• **Problem to work on**
Please copy, exactly as they appear below, the lines from the one containing "(609, 137) = (135, 193): yellow pear -> none" through the one containing "(395, 254) = (672, 81): black".

• **Exercise data**
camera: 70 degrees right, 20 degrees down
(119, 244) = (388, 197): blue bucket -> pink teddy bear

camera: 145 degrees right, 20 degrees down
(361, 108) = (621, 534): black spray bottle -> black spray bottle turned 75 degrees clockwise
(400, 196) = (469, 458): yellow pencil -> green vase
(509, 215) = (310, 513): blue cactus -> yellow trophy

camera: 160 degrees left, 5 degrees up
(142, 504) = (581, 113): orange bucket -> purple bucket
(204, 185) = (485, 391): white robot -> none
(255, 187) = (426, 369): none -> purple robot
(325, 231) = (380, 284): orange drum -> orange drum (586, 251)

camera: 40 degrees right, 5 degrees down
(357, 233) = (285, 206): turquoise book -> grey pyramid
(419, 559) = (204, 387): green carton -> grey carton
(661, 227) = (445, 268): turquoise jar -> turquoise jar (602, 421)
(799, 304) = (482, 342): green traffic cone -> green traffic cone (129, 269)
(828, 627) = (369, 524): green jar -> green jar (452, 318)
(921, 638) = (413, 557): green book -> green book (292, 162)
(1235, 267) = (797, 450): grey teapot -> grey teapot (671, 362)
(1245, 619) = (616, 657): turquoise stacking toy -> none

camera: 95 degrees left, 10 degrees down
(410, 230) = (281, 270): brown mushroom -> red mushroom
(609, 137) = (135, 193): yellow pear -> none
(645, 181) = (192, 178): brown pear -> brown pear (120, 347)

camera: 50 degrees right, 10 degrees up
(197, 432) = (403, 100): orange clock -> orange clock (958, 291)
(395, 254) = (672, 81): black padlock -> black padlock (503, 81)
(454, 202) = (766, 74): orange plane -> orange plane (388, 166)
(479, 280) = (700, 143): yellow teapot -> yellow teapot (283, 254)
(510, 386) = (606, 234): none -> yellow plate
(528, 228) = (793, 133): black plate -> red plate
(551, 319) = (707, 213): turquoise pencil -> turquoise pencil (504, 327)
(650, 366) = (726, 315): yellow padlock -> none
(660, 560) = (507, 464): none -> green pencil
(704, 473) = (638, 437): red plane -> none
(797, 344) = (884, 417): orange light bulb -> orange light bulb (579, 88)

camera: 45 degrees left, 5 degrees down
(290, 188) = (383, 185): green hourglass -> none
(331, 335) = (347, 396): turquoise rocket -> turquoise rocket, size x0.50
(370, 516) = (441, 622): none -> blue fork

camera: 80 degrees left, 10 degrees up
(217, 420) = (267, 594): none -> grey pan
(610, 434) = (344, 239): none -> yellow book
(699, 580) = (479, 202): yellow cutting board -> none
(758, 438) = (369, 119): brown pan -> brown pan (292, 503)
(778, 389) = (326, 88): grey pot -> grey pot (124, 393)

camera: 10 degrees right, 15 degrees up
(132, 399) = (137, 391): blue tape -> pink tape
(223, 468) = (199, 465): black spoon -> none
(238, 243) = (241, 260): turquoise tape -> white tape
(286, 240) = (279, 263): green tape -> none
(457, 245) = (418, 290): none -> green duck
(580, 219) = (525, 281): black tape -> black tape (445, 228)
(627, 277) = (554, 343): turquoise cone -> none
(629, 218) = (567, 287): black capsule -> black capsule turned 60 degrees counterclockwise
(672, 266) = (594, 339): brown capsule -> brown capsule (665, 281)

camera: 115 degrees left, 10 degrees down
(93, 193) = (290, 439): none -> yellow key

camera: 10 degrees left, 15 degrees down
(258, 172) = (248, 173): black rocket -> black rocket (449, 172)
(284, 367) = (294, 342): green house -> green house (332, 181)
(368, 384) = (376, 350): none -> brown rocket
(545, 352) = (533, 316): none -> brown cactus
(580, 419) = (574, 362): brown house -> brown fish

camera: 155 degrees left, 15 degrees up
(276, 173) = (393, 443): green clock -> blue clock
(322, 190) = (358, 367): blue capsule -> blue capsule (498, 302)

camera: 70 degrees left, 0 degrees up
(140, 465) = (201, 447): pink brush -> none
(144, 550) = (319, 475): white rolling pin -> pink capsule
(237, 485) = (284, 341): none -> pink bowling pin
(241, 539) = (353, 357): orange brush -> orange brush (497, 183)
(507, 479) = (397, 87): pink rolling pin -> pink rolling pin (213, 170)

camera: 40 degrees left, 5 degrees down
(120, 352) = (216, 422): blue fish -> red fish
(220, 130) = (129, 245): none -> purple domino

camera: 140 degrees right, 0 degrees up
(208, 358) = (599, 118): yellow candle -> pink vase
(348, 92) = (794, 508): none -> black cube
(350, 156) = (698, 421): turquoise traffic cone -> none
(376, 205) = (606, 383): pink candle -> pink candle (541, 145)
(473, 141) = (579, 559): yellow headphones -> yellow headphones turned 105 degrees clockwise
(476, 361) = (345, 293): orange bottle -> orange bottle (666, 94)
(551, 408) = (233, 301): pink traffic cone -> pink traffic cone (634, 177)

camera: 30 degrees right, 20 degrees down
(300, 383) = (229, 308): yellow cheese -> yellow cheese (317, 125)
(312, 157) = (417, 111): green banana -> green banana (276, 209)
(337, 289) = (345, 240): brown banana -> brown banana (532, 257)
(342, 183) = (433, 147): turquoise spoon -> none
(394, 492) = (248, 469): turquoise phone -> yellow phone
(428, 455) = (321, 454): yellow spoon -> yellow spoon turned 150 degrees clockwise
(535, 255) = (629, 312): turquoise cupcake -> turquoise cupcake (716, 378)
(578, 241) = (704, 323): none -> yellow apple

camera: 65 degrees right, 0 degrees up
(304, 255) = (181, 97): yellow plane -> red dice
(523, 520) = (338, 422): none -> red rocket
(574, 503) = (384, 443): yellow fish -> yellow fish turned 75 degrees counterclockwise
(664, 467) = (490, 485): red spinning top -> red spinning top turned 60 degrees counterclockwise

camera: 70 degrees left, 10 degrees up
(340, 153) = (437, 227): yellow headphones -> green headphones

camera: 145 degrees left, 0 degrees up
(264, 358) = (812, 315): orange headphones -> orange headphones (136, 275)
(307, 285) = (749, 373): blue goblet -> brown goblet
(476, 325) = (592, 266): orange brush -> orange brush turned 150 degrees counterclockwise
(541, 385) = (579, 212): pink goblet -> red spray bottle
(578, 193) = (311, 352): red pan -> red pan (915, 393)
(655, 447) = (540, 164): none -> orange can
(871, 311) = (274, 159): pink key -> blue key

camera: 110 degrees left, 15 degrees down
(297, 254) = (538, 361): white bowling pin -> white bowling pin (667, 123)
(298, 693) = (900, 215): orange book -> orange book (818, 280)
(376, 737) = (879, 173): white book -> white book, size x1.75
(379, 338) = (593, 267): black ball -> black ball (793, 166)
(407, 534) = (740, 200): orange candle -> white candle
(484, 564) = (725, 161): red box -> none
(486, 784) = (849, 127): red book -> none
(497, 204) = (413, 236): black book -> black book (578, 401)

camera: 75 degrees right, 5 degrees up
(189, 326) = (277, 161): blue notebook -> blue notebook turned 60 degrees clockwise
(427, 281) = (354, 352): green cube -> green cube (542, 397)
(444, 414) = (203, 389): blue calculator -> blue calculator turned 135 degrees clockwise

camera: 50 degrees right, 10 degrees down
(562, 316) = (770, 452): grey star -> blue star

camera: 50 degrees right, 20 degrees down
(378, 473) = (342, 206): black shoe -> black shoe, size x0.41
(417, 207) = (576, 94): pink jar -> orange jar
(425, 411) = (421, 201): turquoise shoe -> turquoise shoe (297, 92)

• **Task response**
(609, 137) = (135, 193): yellow pear -> none
(645, 181) = (192, 178): brown pear -> brown pear (120, 347)

camera: 50 degrees right, 10 degrees up
(197, 432) = (403, 100): orange clock -> orange clock (958, 291)
(395, 254) = (672, 81): black padlock -> black padlock (503, 81)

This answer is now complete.